━━━━━ Dataset

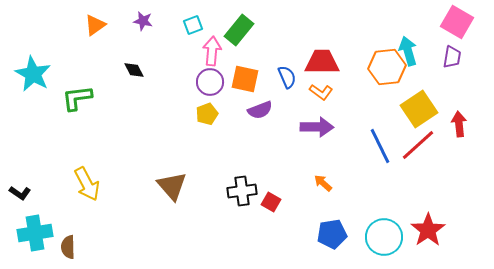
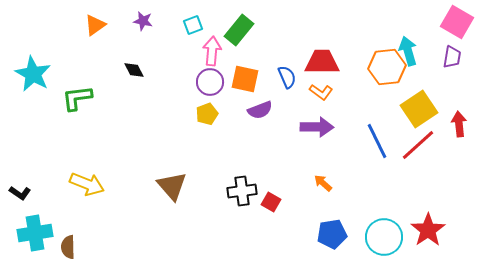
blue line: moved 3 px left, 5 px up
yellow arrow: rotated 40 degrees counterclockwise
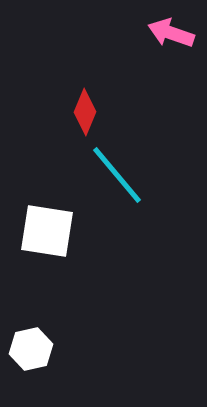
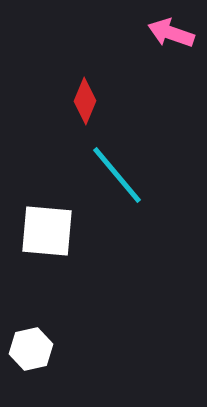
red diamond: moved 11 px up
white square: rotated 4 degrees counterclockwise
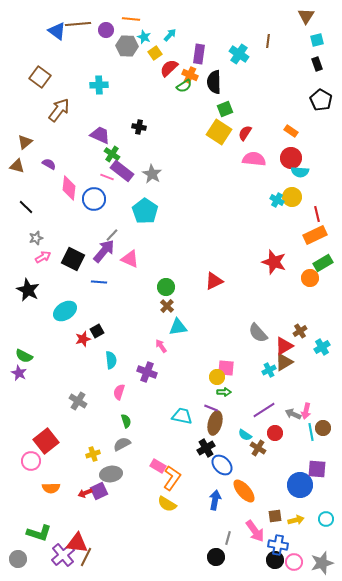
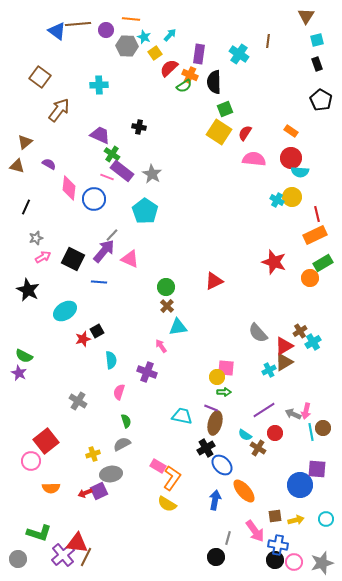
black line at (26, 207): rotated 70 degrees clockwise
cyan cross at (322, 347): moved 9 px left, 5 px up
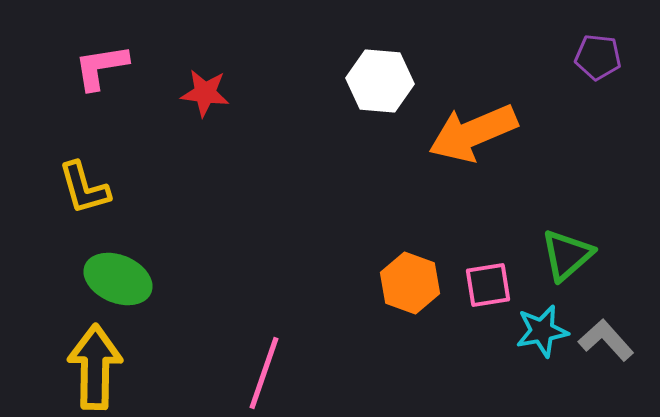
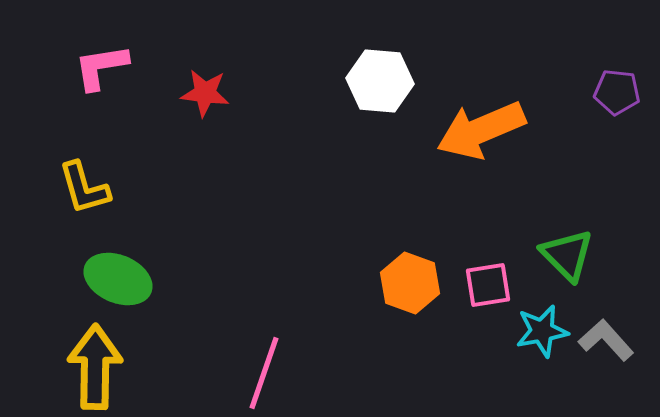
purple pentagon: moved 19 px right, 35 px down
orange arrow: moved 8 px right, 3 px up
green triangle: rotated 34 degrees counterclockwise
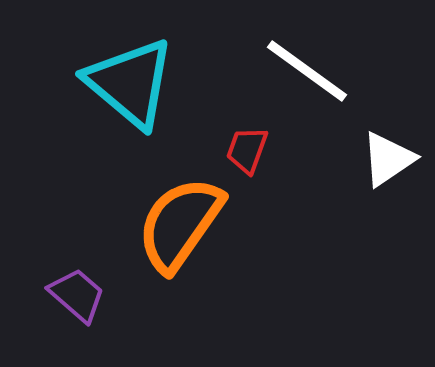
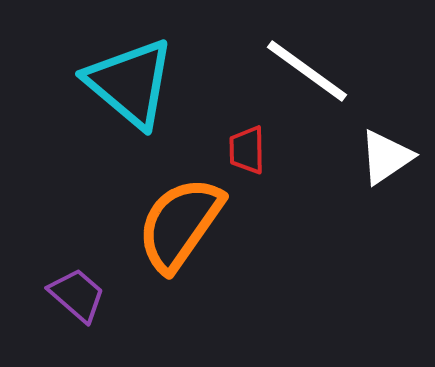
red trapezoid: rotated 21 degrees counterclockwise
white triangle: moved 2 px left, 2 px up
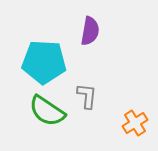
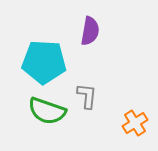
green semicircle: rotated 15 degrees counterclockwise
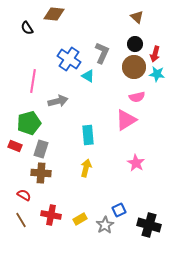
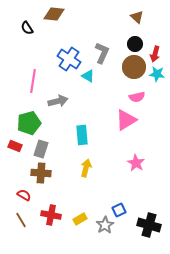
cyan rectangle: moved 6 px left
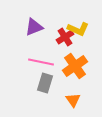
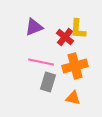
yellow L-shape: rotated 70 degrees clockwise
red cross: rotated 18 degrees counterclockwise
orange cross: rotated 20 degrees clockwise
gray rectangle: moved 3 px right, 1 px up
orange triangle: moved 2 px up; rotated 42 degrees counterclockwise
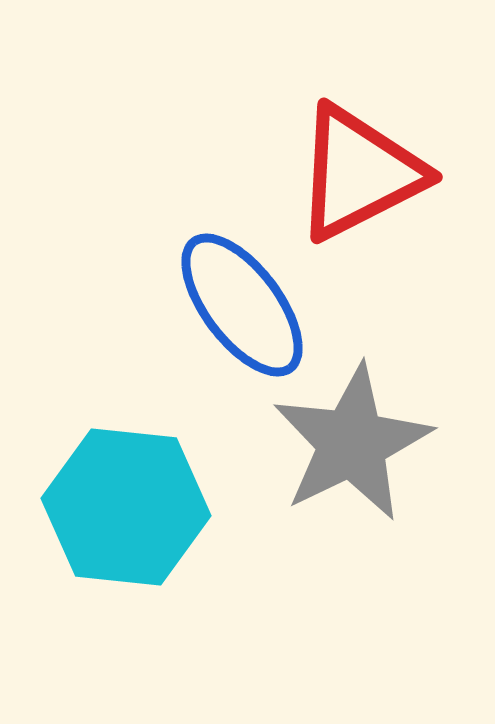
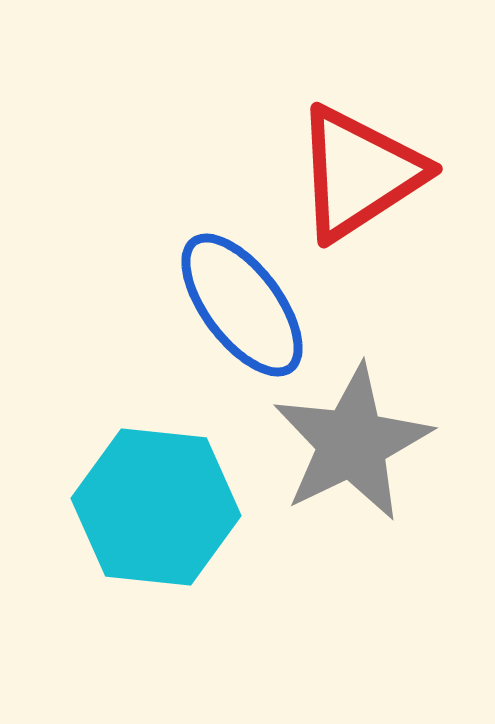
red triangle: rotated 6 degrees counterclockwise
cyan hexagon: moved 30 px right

━━━━━━━━━━

Given request:
Update the data by replacing each occurrence of "cyan" with "teal" and leaving every other word unchanged. Leave the pictures out of your answer.

Exercise solution:
blue line: moved 3 px left, 5 px up
yellow arrow: rotated 40 degrees counterclockwise
red diamond: moved 11 px up
white square: rotated 4 degrees counterclockwise
black line at (26, 207): rotated 70 degrees clockwise
teal cross at (322, 347): moved 9 px left, 5 px up
purple pentagon: moved 19 px right, 35 px down
orange arrow: moved 8 px right, 3 px up
green triangle: rotated 34 degrees counterclockwise
red trapezoid: rotated 21 degrees counterclockwise
white triangle: moved 2 px left, 2 px up
green semicircle: rotated 15 degrees counterclockwise
teal rectangle: moved 6 px left
yellow L-shape: rotated 70 degrees clockwise
red cross: rotated 18 degrees counterclockwise
orange cross: rotated 20 degrees clockwise
gray rectangle: moved 3 px right, 1 px up
orange triangle: moved 2 px up; rotated 42 degrees counterclockwise
red triangle: rotated 6 degrees counterclockwise
teal hexagon: moved 30 px right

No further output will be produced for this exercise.